» TASK OBJECTIVE:
Look for the string "cake" in the listing below and copy every line in which it appears.

» PROVIDED DATA:
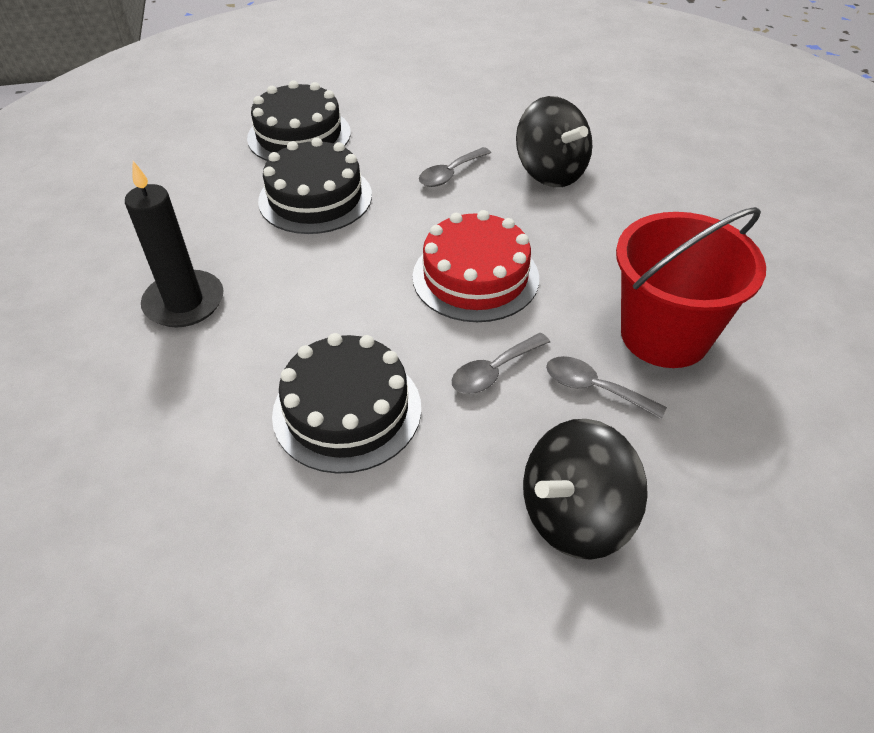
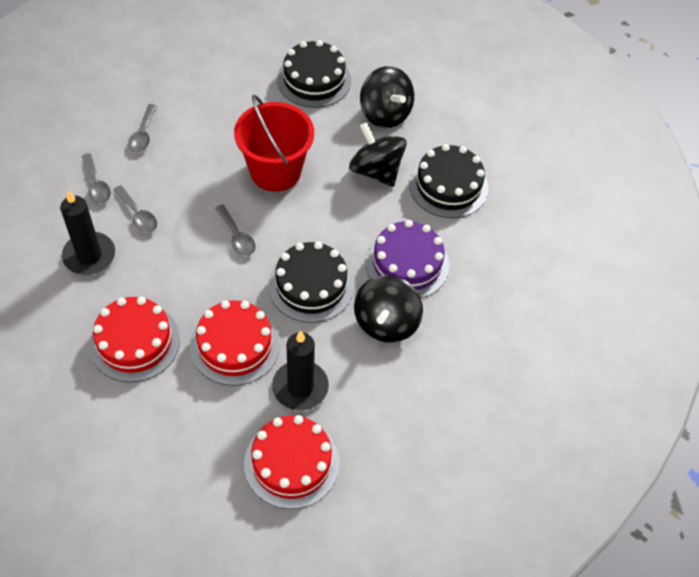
black candle: [125,161,224,327] = 1 -> [60,190,115,275] [272,331,329,410] = 2
black spinning top: [516,96,592,187] [523,419,648,560] = 2 -> [349,123,407,187] [354,275,423,342] [360,66,414,128] = 3
grey spoon: [419,147,491,187] [452,333,550,394] [546,356,667,419] = 3 -> [82,153,111,203] [114,185,157,232] [128,104,157,152] [215,204,256,256] = 4
purple cake: none = 0 -> [365,220,449,298] = 1
red cake: [413,210,539,322] = 1 -> [89,297,180,382] [190,300,280,386] [244,415,340,509] = 3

» REPLY TO THE EXERCISE:
purple cake: none = 0 -> [365,220,449,298] = 1
red cake: [413,210,539,322] = 1 -> [89,297,180,382] [190,300,280,386] [244,415,340,509] = 3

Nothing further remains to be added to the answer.